• AIM OF THE EXERCISE:
Comb the records below for the string "across" and copy each line where it turns up.

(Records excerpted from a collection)

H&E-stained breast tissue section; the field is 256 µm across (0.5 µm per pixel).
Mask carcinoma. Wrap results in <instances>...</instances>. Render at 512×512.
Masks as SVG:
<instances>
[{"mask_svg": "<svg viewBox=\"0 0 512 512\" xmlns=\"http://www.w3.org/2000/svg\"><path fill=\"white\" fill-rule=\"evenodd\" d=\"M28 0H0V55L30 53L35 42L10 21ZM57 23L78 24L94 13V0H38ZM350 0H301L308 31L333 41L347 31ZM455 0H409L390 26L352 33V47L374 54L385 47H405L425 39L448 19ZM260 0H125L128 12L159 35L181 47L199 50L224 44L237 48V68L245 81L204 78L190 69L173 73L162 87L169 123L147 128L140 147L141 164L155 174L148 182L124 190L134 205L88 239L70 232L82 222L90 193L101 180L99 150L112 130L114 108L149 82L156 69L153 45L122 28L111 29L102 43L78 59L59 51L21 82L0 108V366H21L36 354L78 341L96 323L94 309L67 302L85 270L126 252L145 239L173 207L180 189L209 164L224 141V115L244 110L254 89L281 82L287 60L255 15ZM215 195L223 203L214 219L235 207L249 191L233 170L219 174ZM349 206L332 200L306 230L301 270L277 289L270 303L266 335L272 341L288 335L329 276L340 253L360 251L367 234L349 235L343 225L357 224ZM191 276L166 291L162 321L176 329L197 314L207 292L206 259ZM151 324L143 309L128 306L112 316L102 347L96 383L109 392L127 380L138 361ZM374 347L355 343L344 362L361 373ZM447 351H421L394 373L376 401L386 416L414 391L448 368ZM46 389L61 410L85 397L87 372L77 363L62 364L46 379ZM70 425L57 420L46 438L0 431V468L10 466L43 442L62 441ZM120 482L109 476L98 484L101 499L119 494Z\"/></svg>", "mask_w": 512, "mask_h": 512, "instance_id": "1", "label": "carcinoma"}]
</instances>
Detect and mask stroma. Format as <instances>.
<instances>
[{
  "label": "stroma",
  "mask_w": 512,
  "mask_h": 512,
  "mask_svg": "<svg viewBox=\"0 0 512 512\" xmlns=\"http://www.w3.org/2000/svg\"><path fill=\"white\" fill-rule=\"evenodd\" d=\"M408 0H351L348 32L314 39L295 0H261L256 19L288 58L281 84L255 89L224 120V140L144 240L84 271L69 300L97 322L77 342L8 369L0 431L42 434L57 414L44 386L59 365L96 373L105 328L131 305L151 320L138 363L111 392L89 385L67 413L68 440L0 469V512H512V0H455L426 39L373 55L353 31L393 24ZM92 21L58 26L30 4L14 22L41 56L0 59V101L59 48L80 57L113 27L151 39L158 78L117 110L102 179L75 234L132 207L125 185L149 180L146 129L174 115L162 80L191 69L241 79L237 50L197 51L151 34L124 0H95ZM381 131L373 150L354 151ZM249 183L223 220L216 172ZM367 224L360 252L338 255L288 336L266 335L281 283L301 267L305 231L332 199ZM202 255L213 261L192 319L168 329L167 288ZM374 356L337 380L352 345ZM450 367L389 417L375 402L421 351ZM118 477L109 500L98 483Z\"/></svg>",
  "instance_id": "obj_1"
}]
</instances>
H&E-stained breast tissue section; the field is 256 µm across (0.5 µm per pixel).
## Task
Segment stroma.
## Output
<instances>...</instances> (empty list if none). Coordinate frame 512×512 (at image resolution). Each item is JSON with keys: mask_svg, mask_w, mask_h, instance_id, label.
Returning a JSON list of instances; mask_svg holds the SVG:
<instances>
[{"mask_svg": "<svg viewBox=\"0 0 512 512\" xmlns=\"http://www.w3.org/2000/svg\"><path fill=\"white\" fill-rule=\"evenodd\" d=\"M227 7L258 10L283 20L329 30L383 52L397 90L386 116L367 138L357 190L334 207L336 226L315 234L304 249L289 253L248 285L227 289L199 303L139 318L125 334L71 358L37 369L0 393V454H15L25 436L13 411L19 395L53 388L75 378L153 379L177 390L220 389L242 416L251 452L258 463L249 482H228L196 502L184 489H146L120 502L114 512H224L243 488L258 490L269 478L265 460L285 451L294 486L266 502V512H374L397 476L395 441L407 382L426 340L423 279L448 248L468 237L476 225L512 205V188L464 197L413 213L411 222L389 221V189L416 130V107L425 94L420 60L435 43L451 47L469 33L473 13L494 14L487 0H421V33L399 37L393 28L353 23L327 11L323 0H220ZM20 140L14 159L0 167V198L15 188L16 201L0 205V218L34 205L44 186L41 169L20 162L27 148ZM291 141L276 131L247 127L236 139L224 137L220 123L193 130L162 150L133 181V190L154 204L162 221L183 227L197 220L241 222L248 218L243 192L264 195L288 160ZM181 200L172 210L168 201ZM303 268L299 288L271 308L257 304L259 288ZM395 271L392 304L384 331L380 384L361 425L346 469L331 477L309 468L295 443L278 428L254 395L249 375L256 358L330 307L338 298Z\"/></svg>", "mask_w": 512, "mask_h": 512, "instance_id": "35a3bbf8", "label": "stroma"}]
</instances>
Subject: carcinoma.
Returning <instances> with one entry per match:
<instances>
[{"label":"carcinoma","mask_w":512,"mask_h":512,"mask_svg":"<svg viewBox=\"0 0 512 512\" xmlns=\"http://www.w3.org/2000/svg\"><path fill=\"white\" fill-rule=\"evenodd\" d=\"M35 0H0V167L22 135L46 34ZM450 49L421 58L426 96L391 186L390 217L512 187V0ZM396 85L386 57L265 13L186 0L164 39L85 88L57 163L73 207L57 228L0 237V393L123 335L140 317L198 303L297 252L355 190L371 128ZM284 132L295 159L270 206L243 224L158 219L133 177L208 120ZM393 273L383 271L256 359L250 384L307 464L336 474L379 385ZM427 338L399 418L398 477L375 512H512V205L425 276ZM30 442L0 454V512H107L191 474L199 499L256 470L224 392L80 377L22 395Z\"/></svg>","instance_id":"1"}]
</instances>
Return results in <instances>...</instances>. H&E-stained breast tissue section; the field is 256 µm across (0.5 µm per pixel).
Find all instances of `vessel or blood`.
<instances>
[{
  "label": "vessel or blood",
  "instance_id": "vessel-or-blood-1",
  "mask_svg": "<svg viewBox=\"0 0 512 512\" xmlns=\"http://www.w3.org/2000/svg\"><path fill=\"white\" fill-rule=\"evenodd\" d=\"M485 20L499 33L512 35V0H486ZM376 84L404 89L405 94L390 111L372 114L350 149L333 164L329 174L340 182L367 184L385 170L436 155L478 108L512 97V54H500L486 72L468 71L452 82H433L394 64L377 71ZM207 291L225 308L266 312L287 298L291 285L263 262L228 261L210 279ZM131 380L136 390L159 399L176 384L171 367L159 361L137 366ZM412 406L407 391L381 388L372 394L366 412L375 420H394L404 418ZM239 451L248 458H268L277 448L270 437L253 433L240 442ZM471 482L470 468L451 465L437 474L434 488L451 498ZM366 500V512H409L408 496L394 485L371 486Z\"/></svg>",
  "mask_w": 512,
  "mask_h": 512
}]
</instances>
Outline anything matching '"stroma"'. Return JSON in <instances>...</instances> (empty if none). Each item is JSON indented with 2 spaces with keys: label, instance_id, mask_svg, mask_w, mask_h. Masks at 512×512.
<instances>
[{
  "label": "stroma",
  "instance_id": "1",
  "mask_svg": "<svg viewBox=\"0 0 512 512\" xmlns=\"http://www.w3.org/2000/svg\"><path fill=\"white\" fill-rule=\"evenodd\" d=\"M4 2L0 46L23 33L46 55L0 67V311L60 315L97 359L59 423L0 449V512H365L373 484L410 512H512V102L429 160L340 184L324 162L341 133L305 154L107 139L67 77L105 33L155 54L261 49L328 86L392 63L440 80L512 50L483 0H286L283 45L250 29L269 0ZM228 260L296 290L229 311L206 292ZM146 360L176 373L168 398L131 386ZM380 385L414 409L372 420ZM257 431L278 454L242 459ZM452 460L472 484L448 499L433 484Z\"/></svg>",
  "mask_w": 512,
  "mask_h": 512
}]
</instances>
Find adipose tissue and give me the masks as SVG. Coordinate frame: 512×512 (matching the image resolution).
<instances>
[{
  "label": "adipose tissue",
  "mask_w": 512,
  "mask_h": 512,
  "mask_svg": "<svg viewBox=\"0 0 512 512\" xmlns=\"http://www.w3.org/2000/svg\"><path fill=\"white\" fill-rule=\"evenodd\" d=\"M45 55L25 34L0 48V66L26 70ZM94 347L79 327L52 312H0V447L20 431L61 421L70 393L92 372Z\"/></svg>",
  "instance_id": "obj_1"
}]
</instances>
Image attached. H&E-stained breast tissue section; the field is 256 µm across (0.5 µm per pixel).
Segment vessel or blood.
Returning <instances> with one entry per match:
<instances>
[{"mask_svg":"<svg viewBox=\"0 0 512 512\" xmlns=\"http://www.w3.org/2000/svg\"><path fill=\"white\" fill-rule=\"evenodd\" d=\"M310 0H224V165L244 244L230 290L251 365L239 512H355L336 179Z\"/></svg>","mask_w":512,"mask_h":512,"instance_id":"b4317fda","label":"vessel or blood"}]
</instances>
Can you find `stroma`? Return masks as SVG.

• SOLUTION:
H&E-stained breast tissue section; the field is 256 µm across (0.5 µm per pixel).
H&E-stained breast tissue section; the field is 256 µm across (0.5 µm per pixel).
Return results in <instances>...</instances>. H&E-stained breast tissue section; the field is 256 µm across (0.5 µm per pixel).
Image attached. H&E-stained breast tissue section; the field is 256 µm across (0.5 µm per pixel).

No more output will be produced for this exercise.